**TASK TO CARRY OUT:** Go through the records and extract every line with the word "speaker".

------

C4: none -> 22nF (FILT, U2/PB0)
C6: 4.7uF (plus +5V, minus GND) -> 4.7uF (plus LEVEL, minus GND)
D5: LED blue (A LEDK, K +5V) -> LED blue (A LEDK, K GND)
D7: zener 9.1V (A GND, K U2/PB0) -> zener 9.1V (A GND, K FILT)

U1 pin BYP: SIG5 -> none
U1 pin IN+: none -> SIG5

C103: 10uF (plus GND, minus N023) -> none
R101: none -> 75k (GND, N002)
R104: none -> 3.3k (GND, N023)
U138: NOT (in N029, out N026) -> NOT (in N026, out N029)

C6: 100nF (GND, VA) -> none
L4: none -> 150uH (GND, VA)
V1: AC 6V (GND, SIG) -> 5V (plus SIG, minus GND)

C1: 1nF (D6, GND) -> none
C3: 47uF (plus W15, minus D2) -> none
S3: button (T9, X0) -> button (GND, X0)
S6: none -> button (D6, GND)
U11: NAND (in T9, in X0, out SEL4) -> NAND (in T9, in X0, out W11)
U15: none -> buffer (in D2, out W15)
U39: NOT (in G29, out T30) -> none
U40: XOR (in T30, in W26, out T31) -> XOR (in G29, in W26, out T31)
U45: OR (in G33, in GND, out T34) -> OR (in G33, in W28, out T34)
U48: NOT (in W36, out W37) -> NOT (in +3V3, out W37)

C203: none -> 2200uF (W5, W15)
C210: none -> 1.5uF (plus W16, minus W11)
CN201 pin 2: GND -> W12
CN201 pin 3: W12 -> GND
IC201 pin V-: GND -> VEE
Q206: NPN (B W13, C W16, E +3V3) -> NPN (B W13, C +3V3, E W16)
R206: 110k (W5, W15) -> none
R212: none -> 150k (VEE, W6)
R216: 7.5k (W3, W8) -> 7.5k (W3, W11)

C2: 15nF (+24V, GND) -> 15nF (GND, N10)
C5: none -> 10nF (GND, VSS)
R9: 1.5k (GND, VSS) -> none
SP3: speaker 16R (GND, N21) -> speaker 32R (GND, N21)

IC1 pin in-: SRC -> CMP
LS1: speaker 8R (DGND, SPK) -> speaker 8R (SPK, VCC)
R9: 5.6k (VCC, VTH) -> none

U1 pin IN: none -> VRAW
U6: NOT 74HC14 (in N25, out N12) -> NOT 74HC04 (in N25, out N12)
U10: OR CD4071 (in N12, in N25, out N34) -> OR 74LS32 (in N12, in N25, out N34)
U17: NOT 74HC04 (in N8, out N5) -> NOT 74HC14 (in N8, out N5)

------

**EXERCISE OUTPUT:**
SP3: speaker 16R (GND, N21) -> speaker 32R (GND, N21)
LS1: speaker 8R (DGND, SPK) -> speaker 8R (SPK, VCC)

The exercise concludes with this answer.